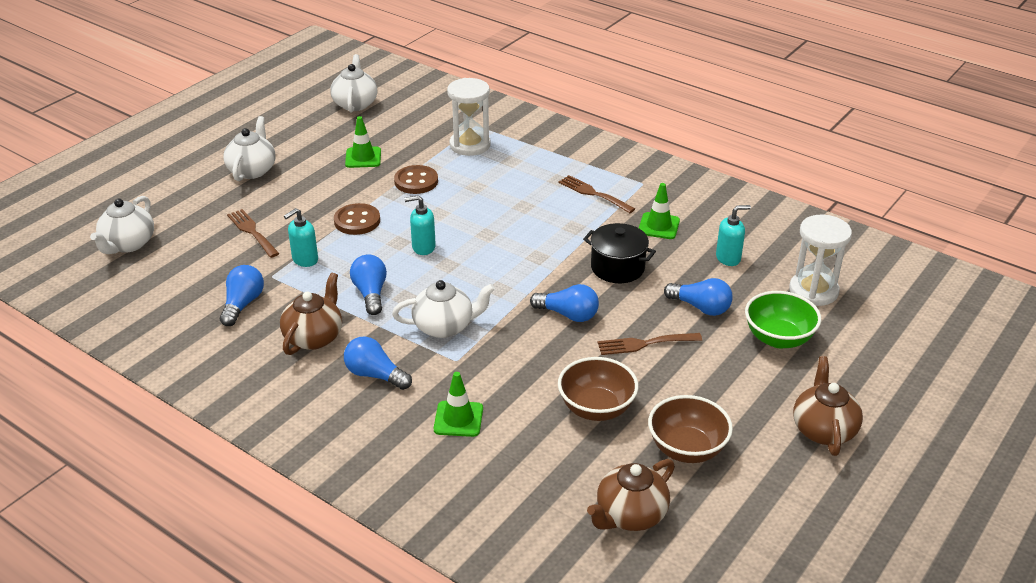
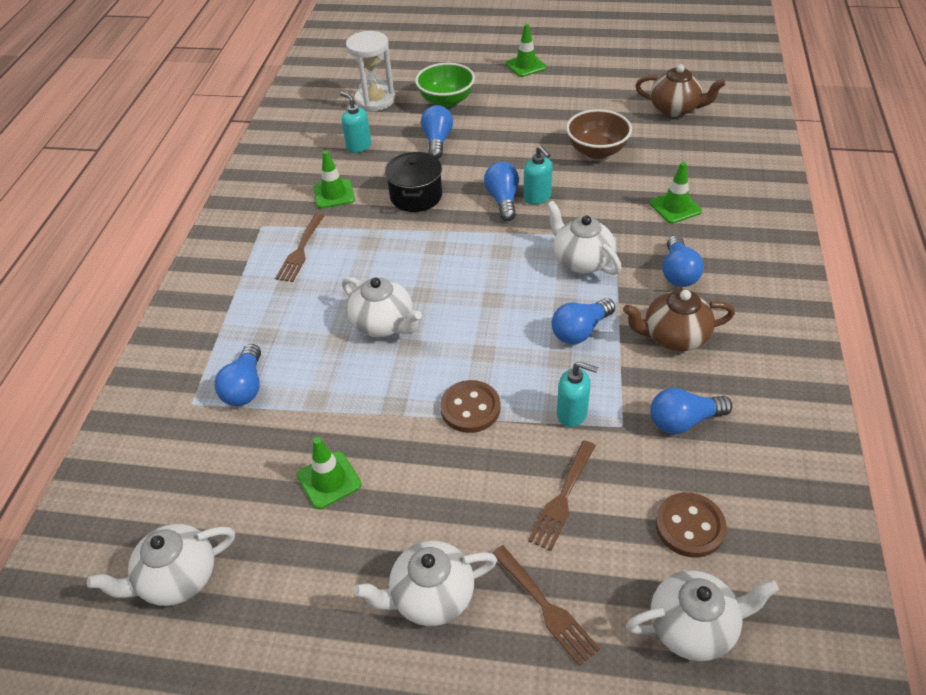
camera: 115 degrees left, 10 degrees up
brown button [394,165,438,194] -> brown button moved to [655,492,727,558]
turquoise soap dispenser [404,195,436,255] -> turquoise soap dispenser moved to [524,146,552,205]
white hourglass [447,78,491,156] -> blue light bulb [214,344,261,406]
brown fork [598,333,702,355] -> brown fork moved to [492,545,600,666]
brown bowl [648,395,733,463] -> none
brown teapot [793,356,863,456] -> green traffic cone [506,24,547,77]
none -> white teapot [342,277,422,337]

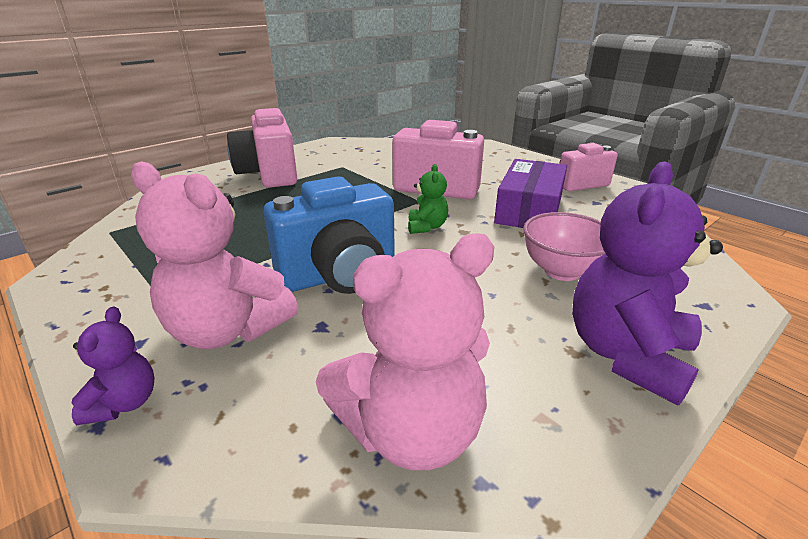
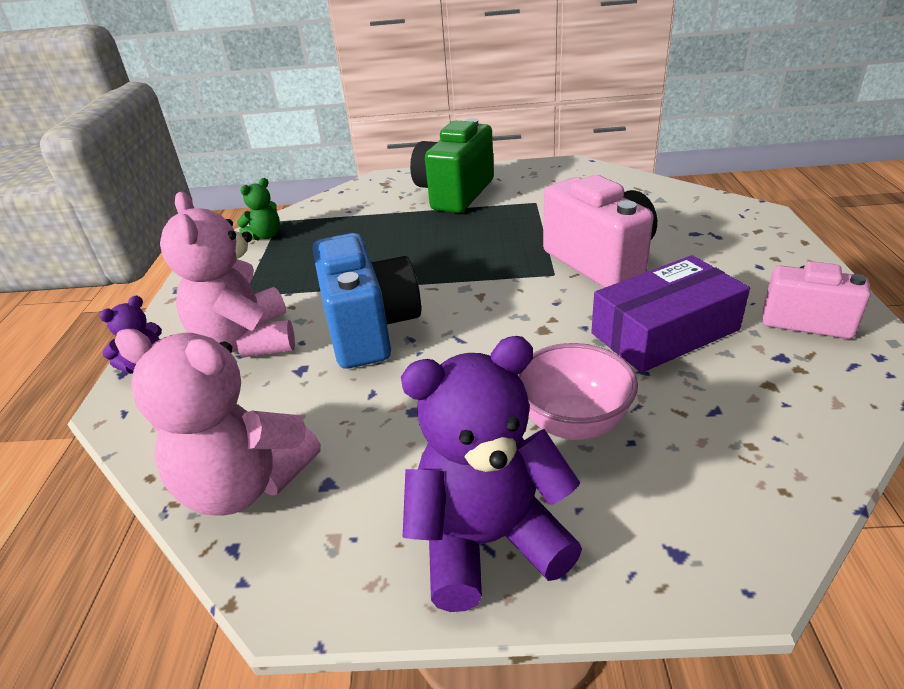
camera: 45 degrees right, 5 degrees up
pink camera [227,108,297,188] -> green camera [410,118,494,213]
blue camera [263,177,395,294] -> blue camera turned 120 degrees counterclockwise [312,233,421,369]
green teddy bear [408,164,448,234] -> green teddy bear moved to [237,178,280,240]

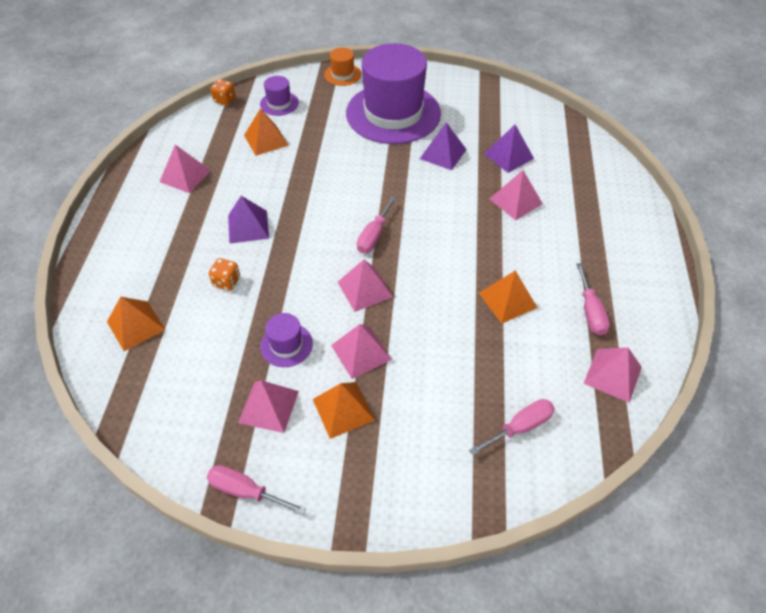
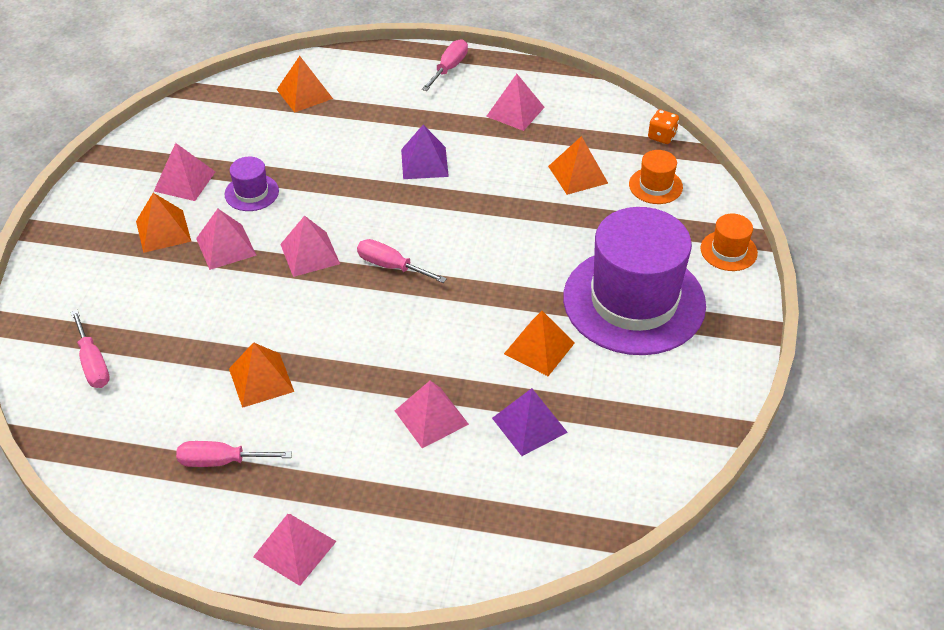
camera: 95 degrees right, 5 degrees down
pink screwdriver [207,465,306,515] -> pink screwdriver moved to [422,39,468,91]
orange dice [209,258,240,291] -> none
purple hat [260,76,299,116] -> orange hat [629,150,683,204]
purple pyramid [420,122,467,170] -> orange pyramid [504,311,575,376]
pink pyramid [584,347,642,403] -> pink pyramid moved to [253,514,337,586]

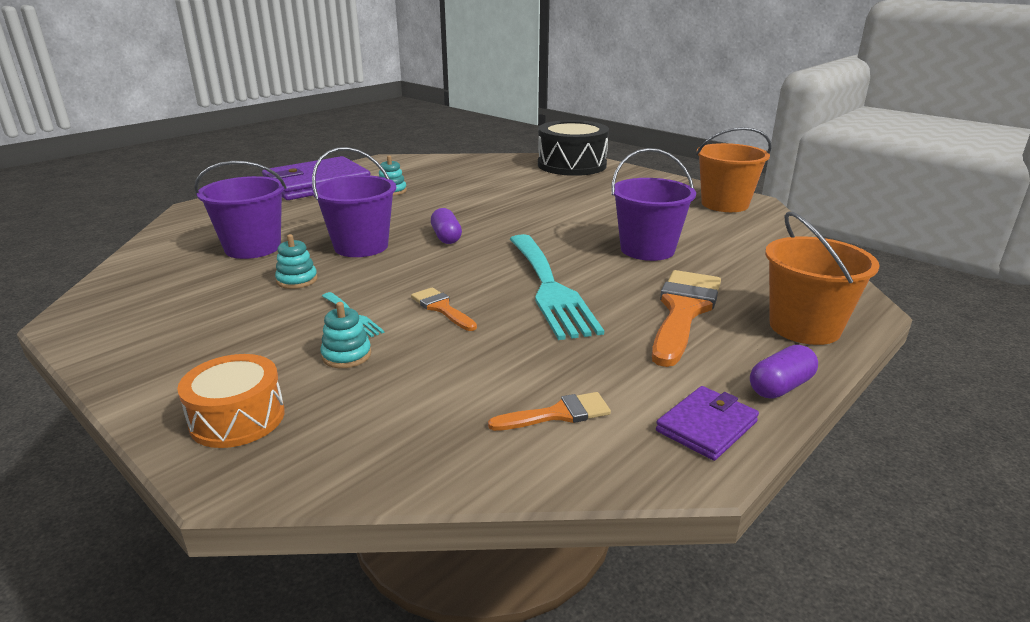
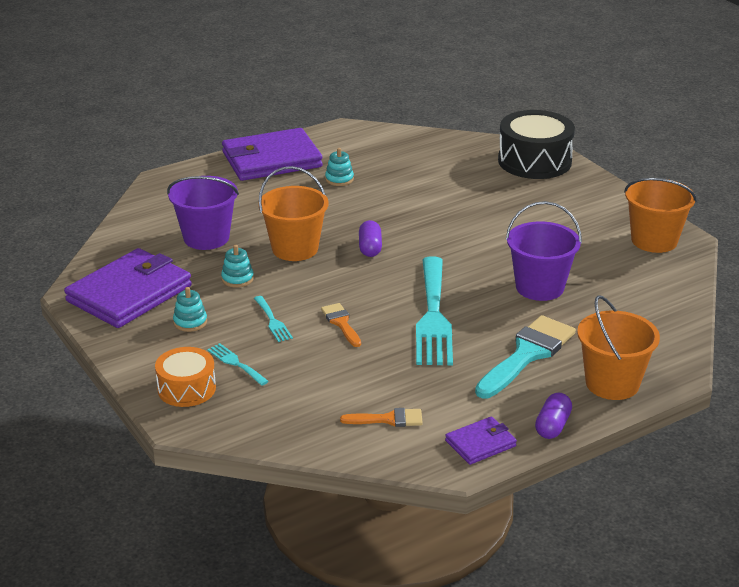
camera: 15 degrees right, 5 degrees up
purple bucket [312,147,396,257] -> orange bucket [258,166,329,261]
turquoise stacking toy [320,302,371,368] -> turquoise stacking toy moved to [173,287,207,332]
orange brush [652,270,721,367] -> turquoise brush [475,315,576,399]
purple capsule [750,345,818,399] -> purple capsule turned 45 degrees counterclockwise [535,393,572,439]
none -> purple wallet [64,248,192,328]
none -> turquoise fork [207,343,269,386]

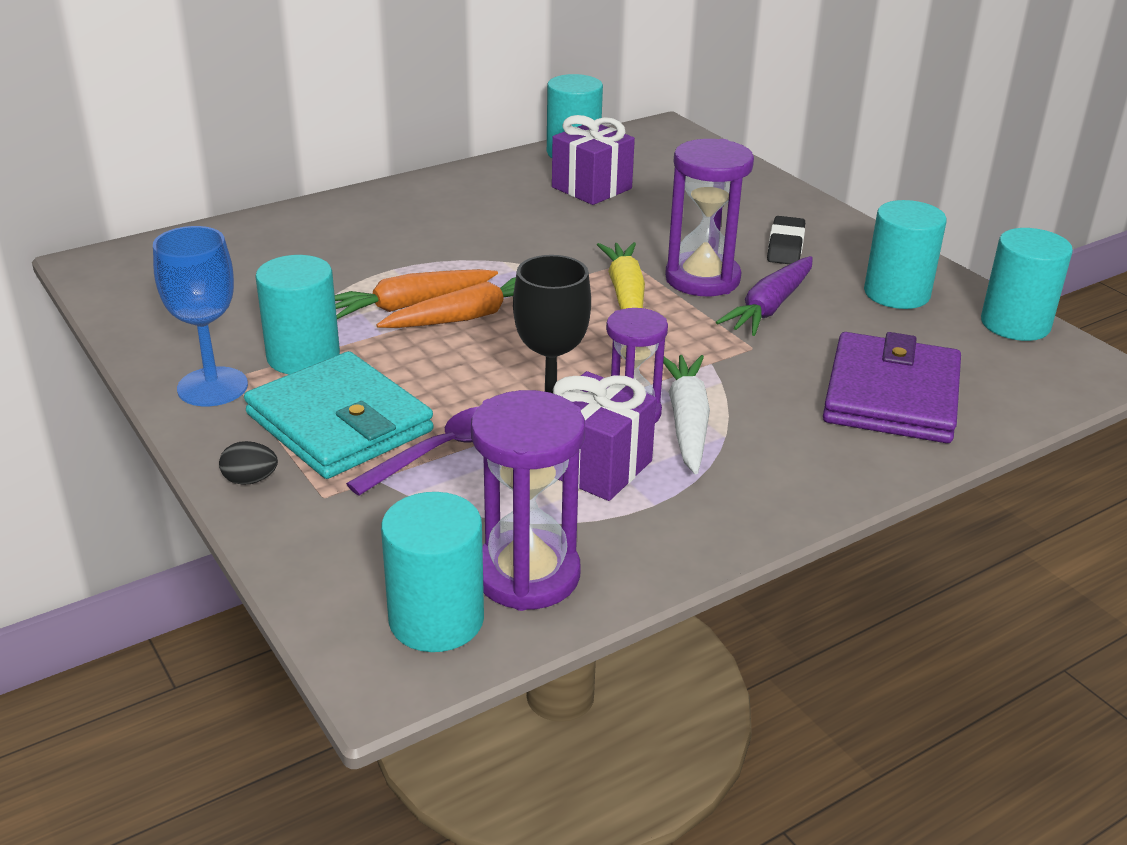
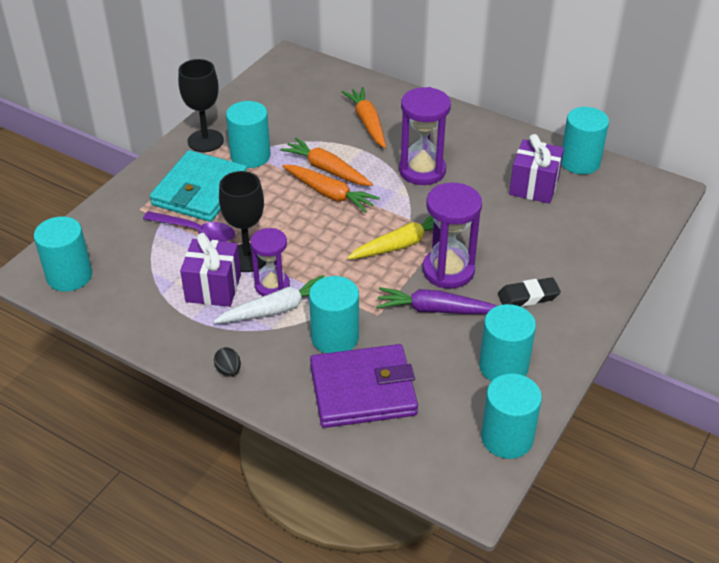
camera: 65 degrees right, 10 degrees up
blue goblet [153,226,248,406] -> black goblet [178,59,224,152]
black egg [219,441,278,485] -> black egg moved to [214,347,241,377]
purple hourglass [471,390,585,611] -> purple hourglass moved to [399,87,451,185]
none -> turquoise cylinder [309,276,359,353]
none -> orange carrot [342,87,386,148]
^^^^
Pictures in the material above should be skipped; print exactly the lines from the one with "white hourglass [447,78,491,156]" through the one with "camera: 65 degrees right, 10 degrees up".

white hourglass [447,78,491,156] -> blue light bulb [214,344,261,406]
brown fork [598,333,702,355] -> brown fork moved to [492,545,600,666]
brown bowl [648,395,733,463] -> none
brown teapot [793,356,863,456] -> green traffic cone [506,24,547,77]
none -> white teapot [342,277,422,337]

camera: 45 degrees right, 5 degrees up
pink camera [227,108,297,188] -> green camera [410,118,494,213]
blue camera [263,177,395,294] -> blue camera turned 120 degrees counterclockwise [312,233,421,369]
green teddy bear [408,164,448,234] -> green teddy bear moved to [237,178,280,240]

camera: 95 degrees right, 5 degrees down
pink screwdriver [207,465,306,515] -> pink screwdriver moved to [422,39,468,91]
orange dice [209,258,240,291] -> none
purple hat [260,76,299,116] -> orange hat [629,150,683,204]
purple pyramid [420,122,467,170] -> orange pyramid [504,311,575,376]
pink pyramid [584,347,642,403] -> pink pyramid moved to [253,514,337,586]

camera: 15 degrees right, 5 degrees up
purple bucket [312,147,396,257] -> orange bucket [258,166,329,261]
turquoise stacking toy [320,302,371,368] -> turquoise stacking toy moved to [173,287,207,332]
orange brush [652,270,721,367] -> turquoise brush [475,315,576,399]
purple capsule [750,345,818,399] -> purple capsule turned 45 degrees counterclockwise [535,393,572,439]
none -> purple wallet [64,248,192,328]
none -> turquoise fork [207,343,269,386]

camera: 65 degrees right, 10 degrees up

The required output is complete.